● **Assignment**: Repeat the records word for word.

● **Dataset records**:
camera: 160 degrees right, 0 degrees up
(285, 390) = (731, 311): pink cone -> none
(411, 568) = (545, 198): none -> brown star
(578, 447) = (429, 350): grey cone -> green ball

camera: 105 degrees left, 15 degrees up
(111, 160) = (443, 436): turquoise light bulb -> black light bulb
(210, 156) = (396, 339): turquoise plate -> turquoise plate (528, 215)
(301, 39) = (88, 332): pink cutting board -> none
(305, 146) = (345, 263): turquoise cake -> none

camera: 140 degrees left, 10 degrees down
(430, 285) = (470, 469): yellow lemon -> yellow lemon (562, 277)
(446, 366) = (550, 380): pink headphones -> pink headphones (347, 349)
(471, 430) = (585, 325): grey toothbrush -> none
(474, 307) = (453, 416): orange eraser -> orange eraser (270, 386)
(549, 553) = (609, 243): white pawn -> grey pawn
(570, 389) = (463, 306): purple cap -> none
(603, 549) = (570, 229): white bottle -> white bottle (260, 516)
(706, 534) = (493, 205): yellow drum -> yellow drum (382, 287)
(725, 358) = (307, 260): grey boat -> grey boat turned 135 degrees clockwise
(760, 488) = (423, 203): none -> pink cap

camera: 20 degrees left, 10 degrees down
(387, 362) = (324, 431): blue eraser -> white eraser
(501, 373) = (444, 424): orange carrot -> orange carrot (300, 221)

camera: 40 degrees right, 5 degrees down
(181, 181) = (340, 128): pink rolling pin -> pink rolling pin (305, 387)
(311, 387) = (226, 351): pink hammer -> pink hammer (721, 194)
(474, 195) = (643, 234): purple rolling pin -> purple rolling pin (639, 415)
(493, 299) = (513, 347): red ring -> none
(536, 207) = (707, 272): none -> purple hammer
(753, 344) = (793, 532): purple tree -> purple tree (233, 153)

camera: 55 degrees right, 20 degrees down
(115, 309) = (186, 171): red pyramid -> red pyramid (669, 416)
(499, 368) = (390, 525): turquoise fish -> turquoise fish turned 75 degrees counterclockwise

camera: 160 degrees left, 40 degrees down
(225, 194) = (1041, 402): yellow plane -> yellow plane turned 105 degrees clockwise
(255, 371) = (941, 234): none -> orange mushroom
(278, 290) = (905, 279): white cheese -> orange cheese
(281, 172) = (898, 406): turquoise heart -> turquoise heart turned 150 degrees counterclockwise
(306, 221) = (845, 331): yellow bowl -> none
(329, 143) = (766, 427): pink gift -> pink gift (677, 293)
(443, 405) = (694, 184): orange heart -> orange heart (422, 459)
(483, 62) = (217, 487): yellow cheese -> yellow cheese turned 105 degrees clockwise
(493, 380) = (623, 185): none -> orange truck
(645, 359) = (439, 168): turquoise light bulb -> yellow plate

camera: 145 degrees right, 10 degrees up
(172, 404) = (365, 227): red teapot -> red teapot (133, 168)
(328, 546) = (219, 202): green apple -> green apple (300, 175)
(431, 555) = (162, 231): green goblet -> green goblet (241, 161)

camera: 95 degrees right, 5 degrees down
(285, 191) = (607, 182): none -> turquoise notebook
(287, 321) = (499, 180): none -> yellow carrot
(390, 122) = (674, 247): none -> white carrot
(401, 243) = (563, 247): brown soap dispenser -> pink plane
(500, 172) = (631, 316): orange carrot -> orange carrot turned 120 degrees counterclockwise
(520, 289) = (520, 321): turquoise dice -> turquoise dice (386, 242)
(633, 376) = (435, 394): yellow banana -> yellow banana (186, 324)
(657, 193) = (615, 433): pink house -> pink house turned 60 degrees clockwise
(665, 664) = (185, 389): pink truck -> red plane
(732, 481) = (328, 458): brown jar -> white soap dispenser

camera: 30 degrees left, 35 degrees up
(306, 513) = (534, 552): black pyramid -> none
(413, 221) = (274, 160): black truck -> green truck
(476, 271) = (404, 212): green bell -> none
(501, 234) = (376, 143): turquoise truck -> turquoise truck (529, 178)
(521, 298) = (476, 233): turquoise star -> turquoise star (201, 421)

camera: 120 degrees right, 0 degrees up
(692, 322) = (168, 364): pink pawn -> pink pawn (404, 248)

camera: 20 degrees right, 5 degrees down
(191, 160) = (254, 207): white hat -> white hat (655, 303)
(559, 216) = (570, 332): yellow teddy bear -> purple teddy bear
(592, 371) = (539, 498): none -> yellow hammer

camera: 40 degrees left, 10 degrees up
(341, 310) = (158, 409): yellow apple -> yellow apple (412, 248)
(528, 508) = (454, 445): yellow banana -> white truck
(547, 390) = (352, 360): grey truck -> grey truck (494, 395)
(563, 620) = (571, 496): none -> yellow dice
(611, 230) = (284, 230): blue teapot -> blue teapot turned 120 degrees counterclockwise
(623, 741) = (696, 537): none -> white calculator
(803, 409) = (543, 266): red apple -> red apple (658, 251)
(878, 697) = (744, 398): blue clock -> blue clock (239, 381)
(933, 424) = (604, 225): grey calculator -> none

● **Written answer**:
camera: 160 degrees right, 0 degrees up
(285, 390) = (731, 311): pink cone -> none
(411, 568) = (545, 198): none -> brown star
(578, 447) = (429, 350): grey cone -> green ball

camera: 105 degrees left, 15 degrees up
(111, 160) = (443, 436): turquoise light bulb -> black light bulb
(210, 156) = (396, 339): turquoise plate -> turquoise plate (528, 215)
(301, 39) = (88, 332): pink cutting board -> none
(305, 146) = (345, 263): turquoise cake -> none

camera: 140 degrees left, 10 degrees down
(430, 285) = (470, 469): yellow lemon -> yellow lemon (562, 277)
(446, 366) = (550, 380): pink headphones -> pink headphones (347, 349)
(471, 430) = (585, 325): grey toothbrush -> none
(474, 307) = (453, 416): orange eraser -> orange eraser (270, 386)
(549, 553) = (609, 243): white pawn -> grey pawn
(570, 389) = (463, 306): purple cap -> none
(603, 549) = (570, 229): white bottle -> white bottle (260, 516)
(706, 534) = (493, 205): yellow drum -> yellow drum (382, 287)
(725, 358) = (307, 260): grey boat -> grey boat turned 135 degrees clockwise
(760, 488) = (423, 203): none -> pink cap

camera: 20 degrees left, 10 degrees down
(387, 362) = (324, 431): blue eraser -> white eraser
(501, 373) = (444, 424): orange carrot -> orange carrot (300, 221)

camera: 40 degrees right, 5 degrees down
(181, 181) = (340, 128): pink rolling pin -> pink rolling pin (305, 387)
(311, 387) = (226, 351): pink hammer -> pink hammer (721, 194)
(474, 195) = (643, 234): purple rolling pin -> purple rolling pin (639, 415)
(493, 299) = (513, 347): red ring -> none
(536, 207) = (707, 272): none -> purple hammer
(753, 344) = (793, 532): purple tree -> purple tree (233, 153)

camera: 55 degrees right, 20 degrees down
(115, 309) = (186, 171): red pyramid -> red pyramid (669, 416)
(499, 368) = (390, 525): turquoise fish -> turquoise fish turned 75 degrees counterclockwise

camera: 160 degrees left, 40 degrees down
(225, 194) = (1041, 402): yellow plane -> yellow plane turned 105 degrees clockwise
(255, 371) = (941, 234): none -> orange mushroom
(278, 290) = (905, 279): white cheese -> orange cheese
(281, 172) = (898, 406): turquoise heart -> turquoise heart turned 150 degrees counterclockwise
(306, 221) = (845, 331): yellow bowl -> none
(329, 143) = (766, 427): pink gift -> pink gift (677, 293)
(443, 405) = (694, 184): orange heart -> orange heart (422, 459)
(483, 62) = (217, 487): yellow cheese -> yellow cheese turned 105 degrees clockwise
(493, 380) = (623, 185): none -> orange truck
(645, 359) = (439, 168): turquoise light bulb -> yellow plate

camera: 145 degrees right, 10 degrees up
(172, 404) = (365, 227): red teapot -> red teapot (133, 168)
(328, 546) = (219, 202): green apple -> green apple (300, 175)
(431, 555) = (162, 231): green goblet -> green goblet (241, 161)

camera: 95 degrees right, 5 degrees down
(285, 191) = (607, 182): none -> turquoise notebook
(287, 321) = (499, 180): none -> yellow carrot
(390, 122) = (674, 247): none -> white carrot
(401, 243) = (563, 247): brown soap dispenser -> pink plane
(500, 172) = (631, 316): orange carrot -> orange carrot turned 120 degrees counterclockwise
(520, 289) = (520, 321): turquoise dice -> turquoise dice (386, 242)
(633, 376) = (435, 394): yellow banana -> yellow banana (186, 324)
(657, 193) = (615, 433): pink house -> pink house turned 60 degrees clockwise
(665, 664) = (185, 389): pink truck -> red plane
(732, 481) = (328, 458): brown jar -> white soap dispenser

camera: 30 degrees left, 35 degrees up
(306, 513) = (534, 552): black pyramid -> none
(413, 221) = (274, 160): black truck -> green truck
(476, 271) = (404, 212): green bell -> none
(501, 234) = (376, 143): turquoise truck -> turquoise truck (529, 178)
(521, 298) = (476, 233): turquoise star -> turquoise star (201, 421)

camera: 120 degrees right, 0 degrees up
(692, 322) = (168, 364): pink pawn -> pink pawn (404, 248)

camera: 20 degrees right, 5 degrees down
(191, 160) = (254, 207): white hat -> white hat (655, 303)
(559, 216) = (570, 332): yellow teddy bear -> purple teddy bear
(592, 371) = (539, 498): none -> yellow hammer

camera: 40 degrees left, 10 degrees up
(341, 310) = (158, 409): yellow apple -> yellow apple (412, 248)
(528, 508) = (454, 445): yellow banana -> white truck
(547, 390) = (352, 360): grey truck -> grey truck (494, 395)
(563, 620) = (571, 496): none -> yellow dice
(611, 230) = (284, 230): blue teapot -> blue teapot turned 120 degrees counterclockwise
(623, 741) = (696, 537): none -> white calculator
(803, 409) = (543, 266): red apple -> red apple (658, 251)
(878, 697) = (744, 398): blue clock -> blue clock (239, 381)
(933, 424) = (604, 225): grey calculator -> none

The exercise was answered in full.